▶ _REQUIRED WORK_
Copy the data exactly. Images are the one exception.

##### GIVEN ENTRIES #####

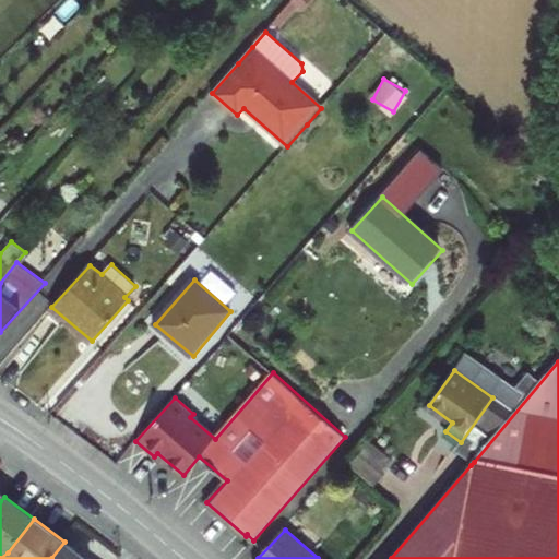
[(86,558),(64,542),(51,558),(86,558)]
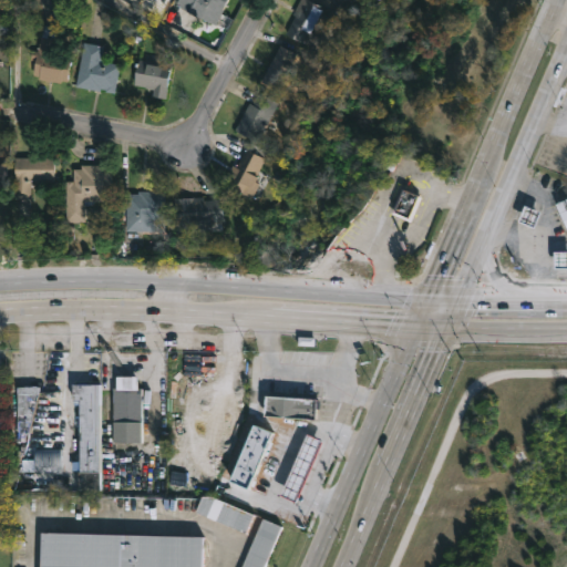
[(227,0),(222,13),(233,19),(227,29),(215,22),(214,24),(174,3),(175,0),(227,0)]
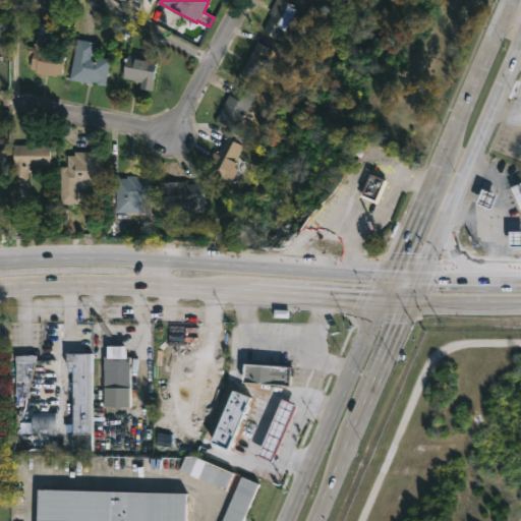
[(285,25),(283,30),(281,27),(276,38),(261,31),(270,14),(268,13),(274,0),(283,0),(295,6),(285,25)]
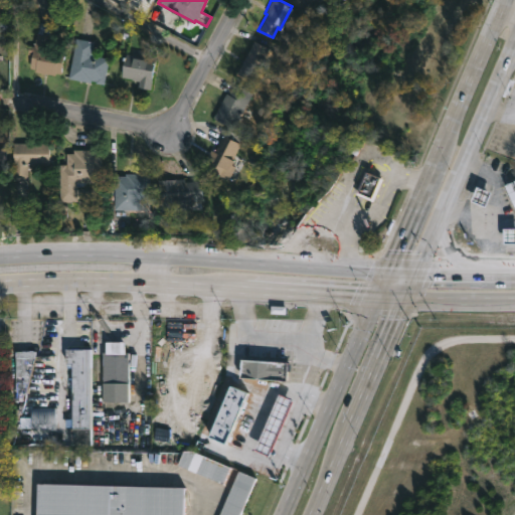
[(53,24),(48,49),(64,52),(59,76),(34,71),(34,68),(29,67),(31,56),(26,55),(28,44),(33,45),(38,21),(53,24)]
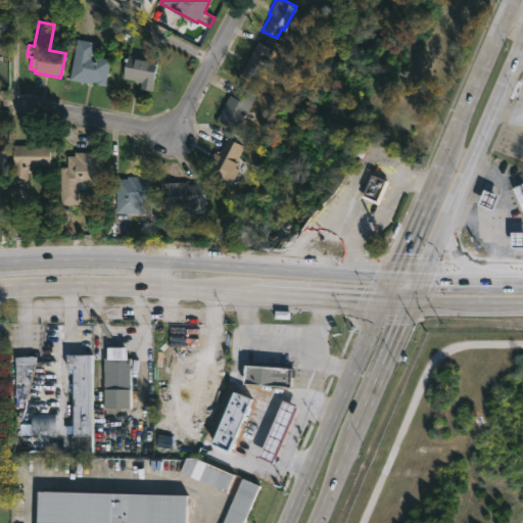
[(109,60),(104,87),(67,79),(76,39),(95,43),(92,56),(109,60)]
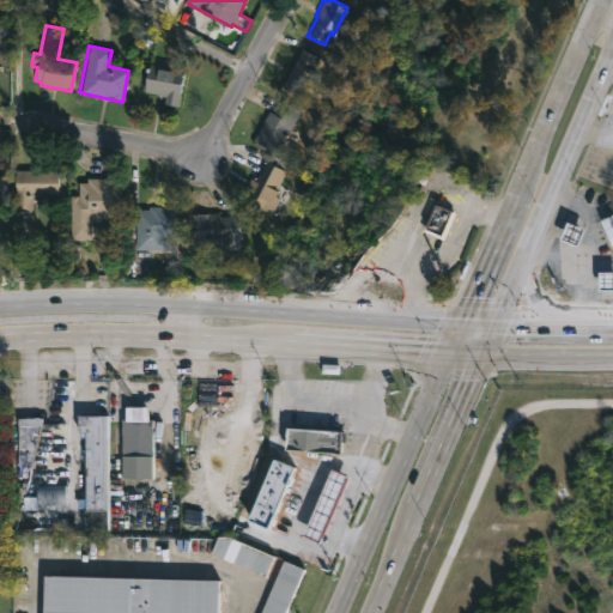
[(317,83),(309,97),(305,95),(302,101),(280,89),(302,48),(316,56),(310,68),(317,72),(315,77),(320,79),(317,83)]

#####

▶ _RESULT OF THIS EXERCISE_
[(86,558),(64,542),(51,558),(86,558)]
[(227,0),(222,13),(233,19),(227,29),(215,22),(214,24),(174,3),(175,0),(227,0)]
[(285,25),(283,30),(281,27),(276,38),(261,31),(270,14),(268,13),(274,0),(283,0),(295,6),(285,25)]
[(53,24),(48,49),(64,52),(59,76),(34,71),(34,68),(29,67),(31,56),(26,55),(28,44),(33,45),(38,21),(53,24)]
[(109,60),(104,87),(67,79),(76,39),(95,43),(92,56),(109,60)]
[(317,83),(309,97),(305,95),(302,101),(280,89),(302,48),(316,56),(310,68),(317,72),(315,77),(320,79),(317,83)]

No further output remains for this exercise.